• [Directions]: Transcribe the lines exactly, beginning with the one that contains "turquoise cutting board: 0 -> 1" and ending with the final line of the records. Do not transcribe pictures.

• [Data to process]:
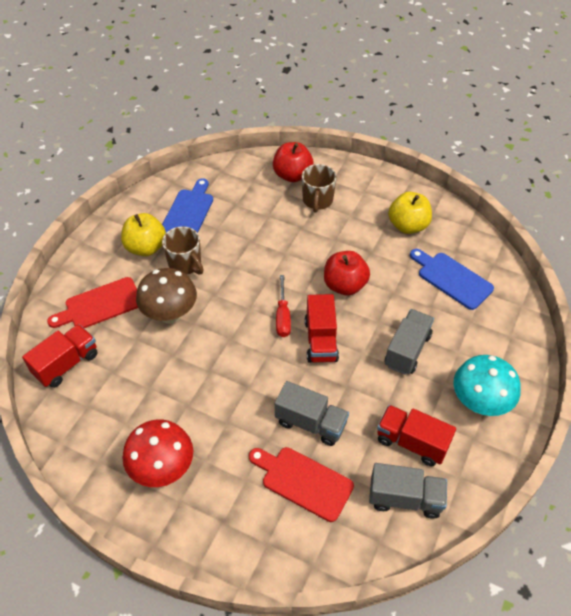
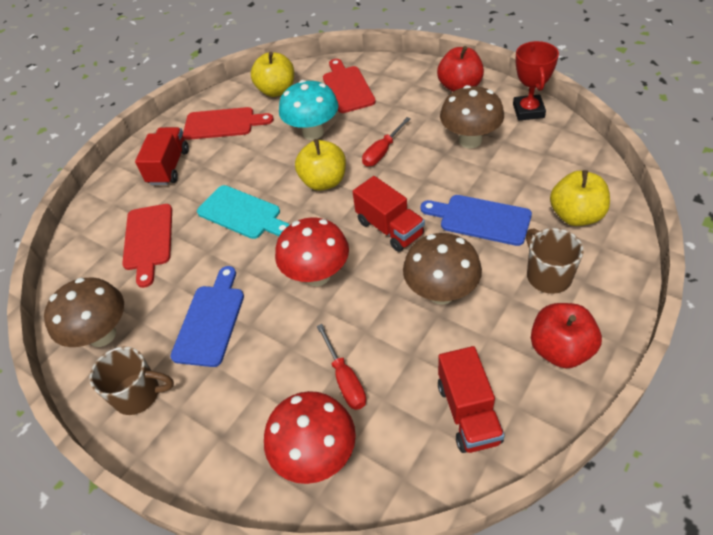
brown mushroom: 1 -> 3
grey truck: 3 -> 0
red cutting board: 2 -> 3
red mushroom: 1 -> 2
red screwdriver: 1 -> 2
red trophy: 0 -> 1
turquoise cutting board: 0 -> 1
yellow apple: 2 -> 3

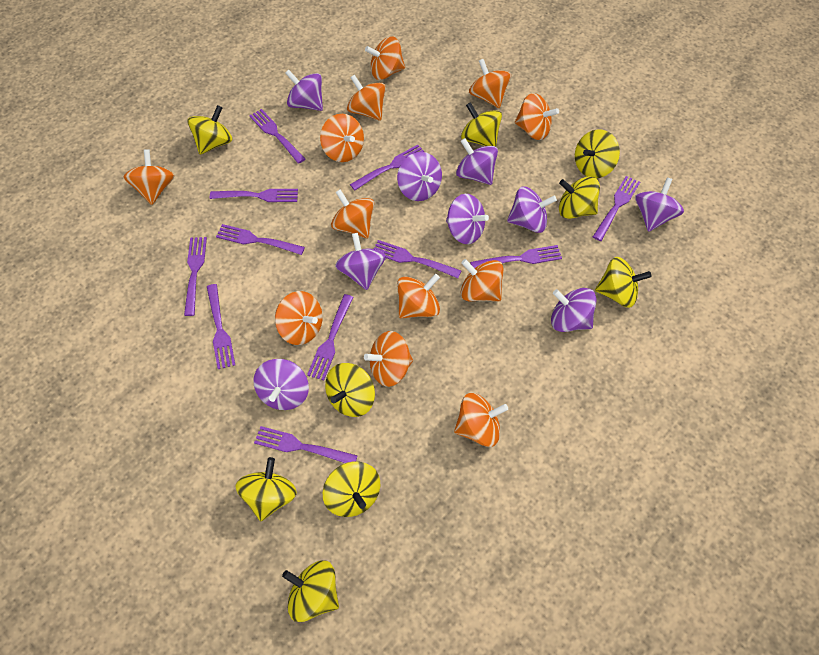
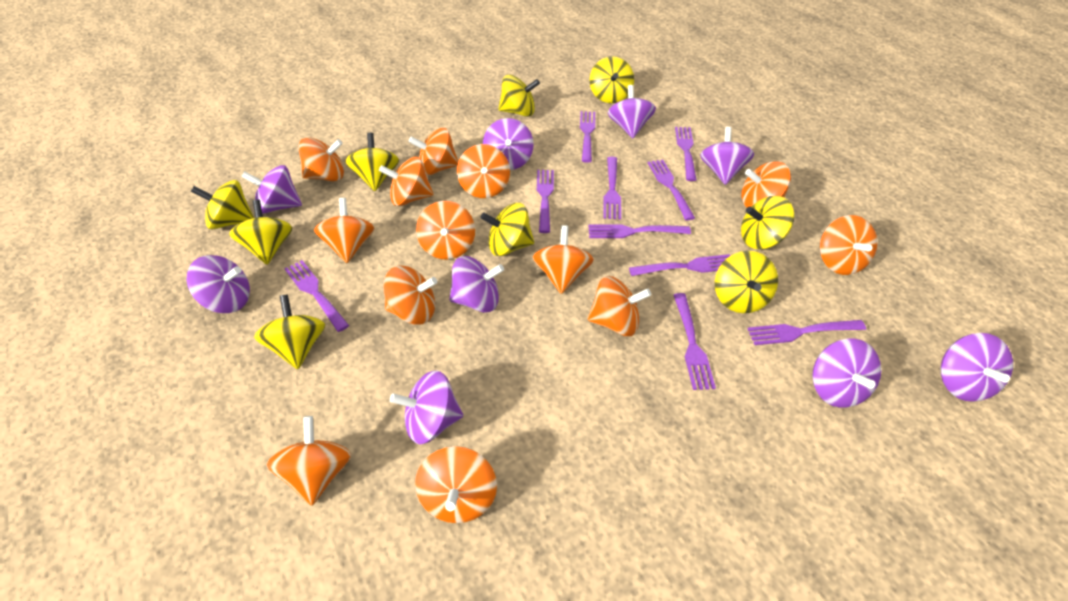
orange spinning top: 12 -> 13
purple fork: 11 -> 10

• [Completed exercise]:
turquoise cutting board: 0 -> 1
yellow apple: 2 -> 3

orange spinning top: 12 -> 13
purple fork: 11 -> 10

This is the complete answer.